● **What to work on**: With the images removed, write out every line below exactly.
- Opening Delimiter -
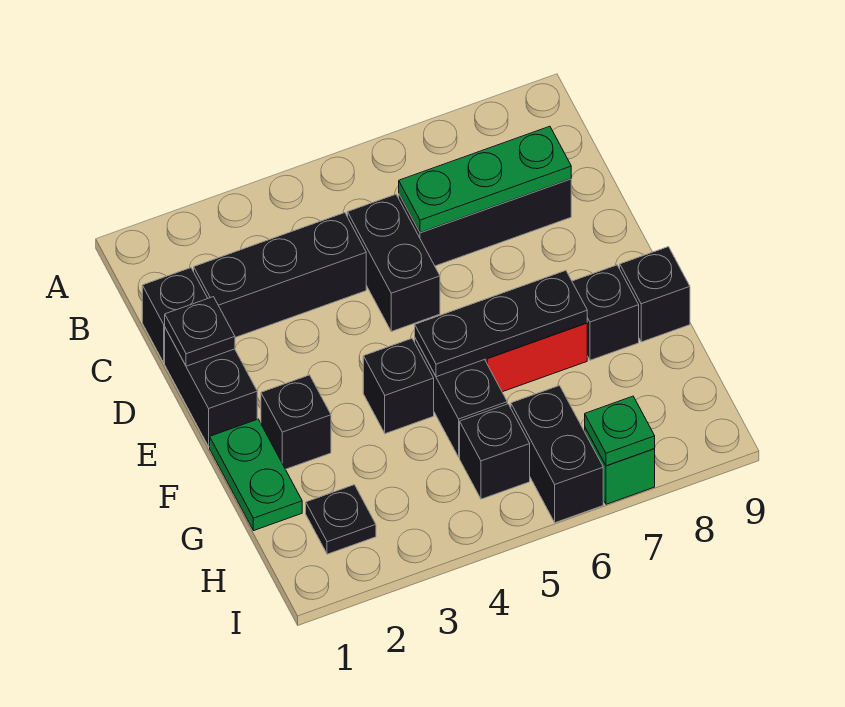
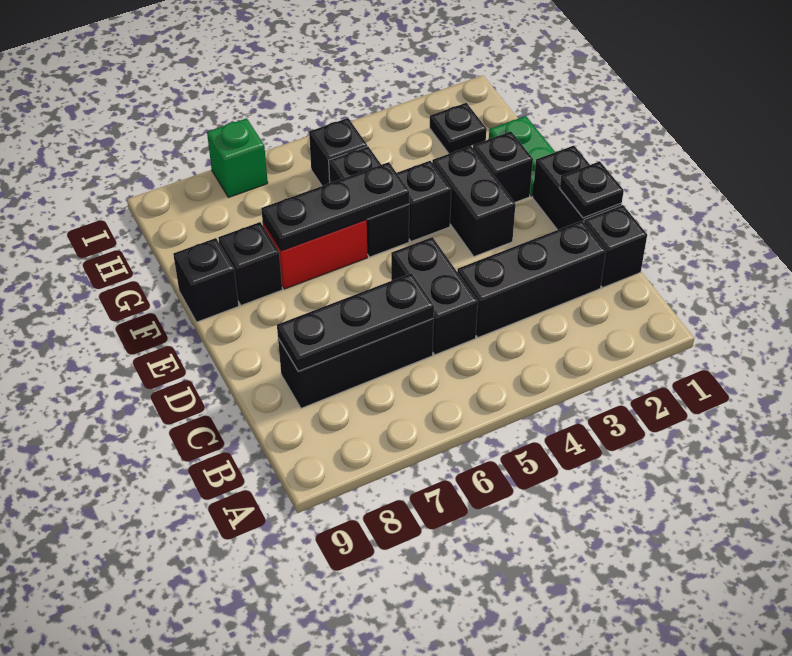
green plate C6:C8 level 2 -> black plate C6:C8 level 2
black brick H6:I6 level 1 -> black brick E3:F3 level 1
green plate I7 level 2 -> none

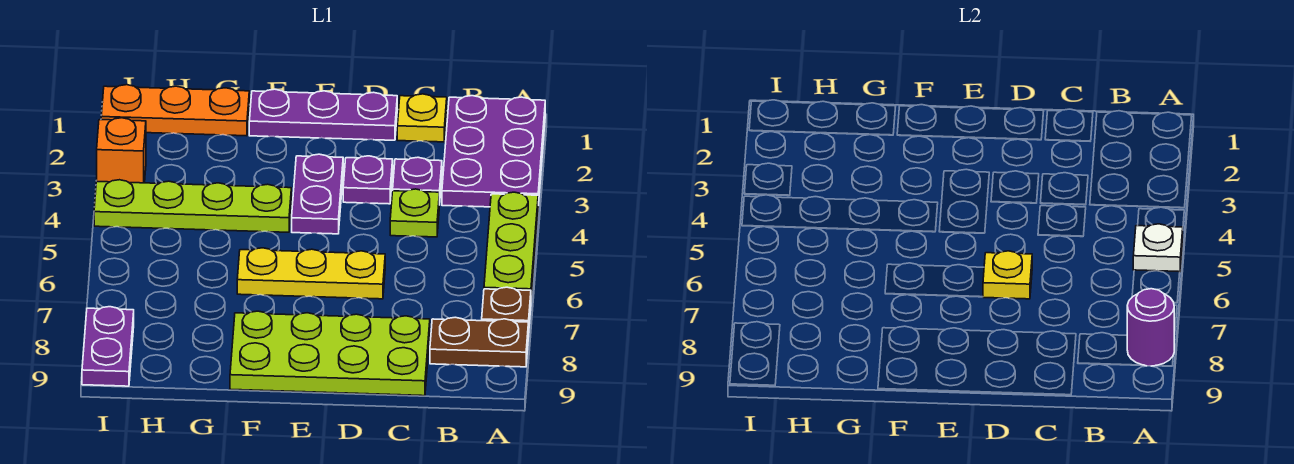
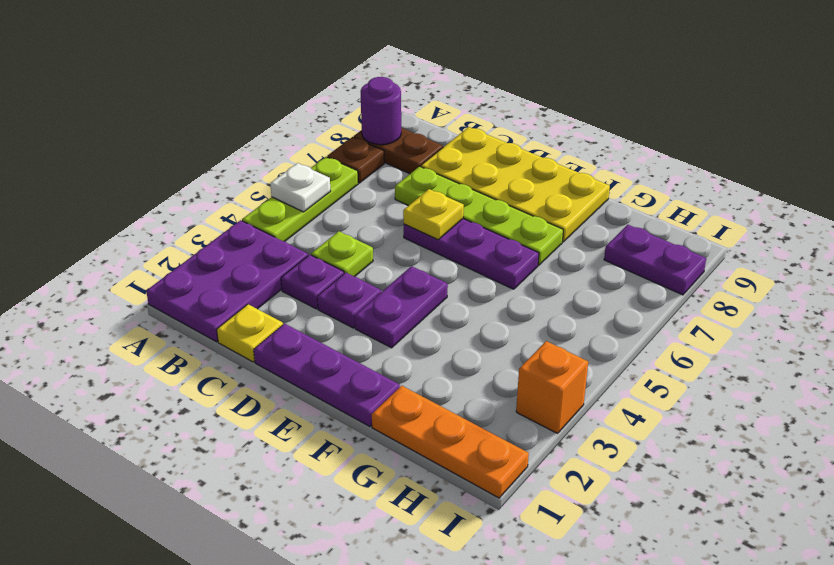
lime plate C8:F9 level 1 -> yellow plate C8:F9 level 1
yellow plate D6:F6 level 1 -> purple plate D6:F6 level 1
lime plate F4:I4 level 1 -> lime plate C7:F7 level 1
purple plate I8:I9 level 1 -> purple plate H8:I8 level 1

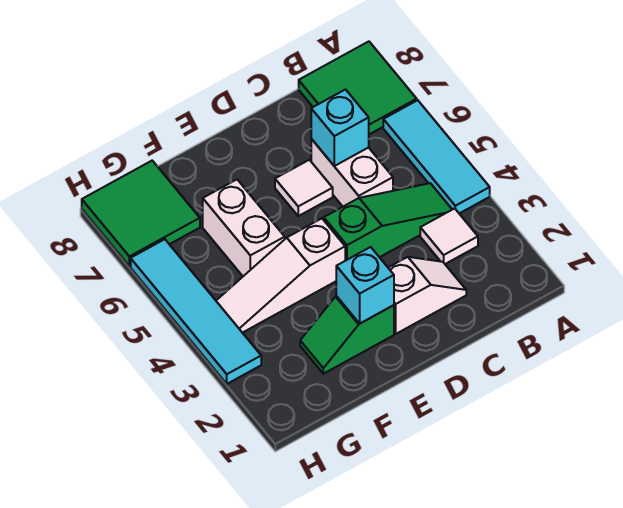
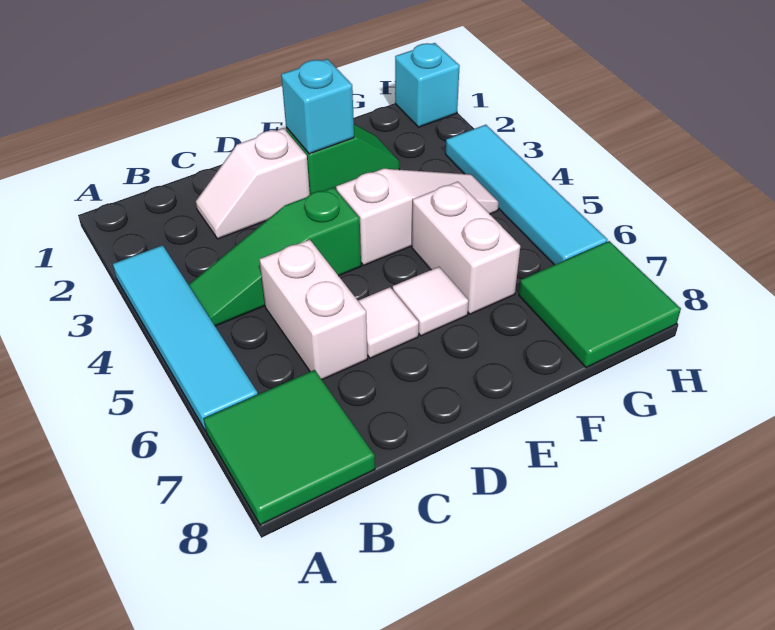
cyan tile A4:A6 level 1 -> cyan tile A3:A6 level 1
white tile B3 level 1 -> white tile E6 level 1
cyan brick C6 level 2 -> cyan brick H1 level 1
- Closing Delimiter -
● **Reply to the task**:
green plate C6:C8 level 2 -> black plate C6:C8 level 2
black brick H6:I6 level 1 -> black brick E3:F3 level 1
green plate I7 level 2 -> none

lime plate C8:F9 level 1 -> yellow plate C8:F9 level 1
yellow plate D6:F6 level 1 -> purple plate D6:F6 level 1
lime plate F4:I4 level 1 -> lime plate C7:F7 level 1
purple plate I8:I9 level 1 -> purple plate H8:I8 level 1

cyan tile A4:A6 level 1 -> cyan tile A3:A6 level 1
white tile B3 level 1 -> white tile E6 level 1
cyan brick C6 level 2 -> cyan brick H1 level 1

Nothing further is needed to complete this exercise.